- **Dataset content**:

----

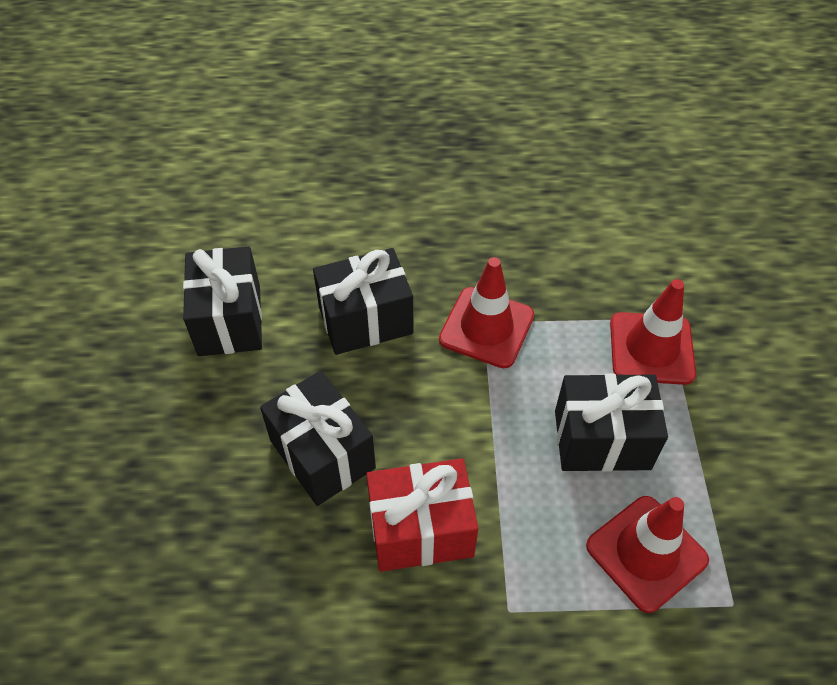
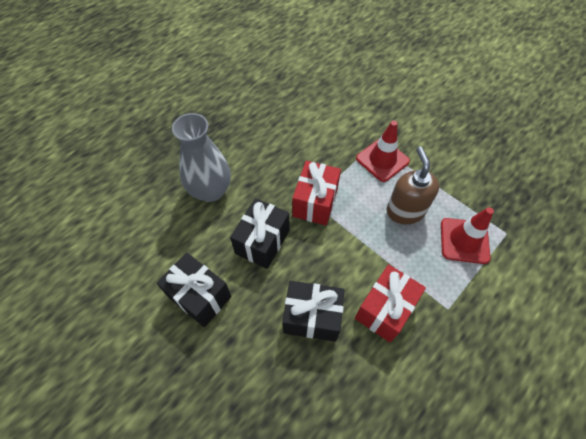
camera: 45 degrees left, 5 degrees up
red traffic cone [439,257,534,368] -> red gift [292,161,341,225]
black gift [555,374,668,472] -> brown soap dispenser [386,147,440,225]
none -> grey vase [172,113,231,202]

----

- **The task**: Produce the full material again verbatim, with the pictures dropped.

- **Exercise output**:
camera: 45 degrees left, 5 degrees up
red traffic cone [439,257,534,368] -> red gift [292,161,341,225]
black gift [555,374,668,472] -> brown soap dispenser [386,147,440,225]
none -> grey vase [172,113,231,202]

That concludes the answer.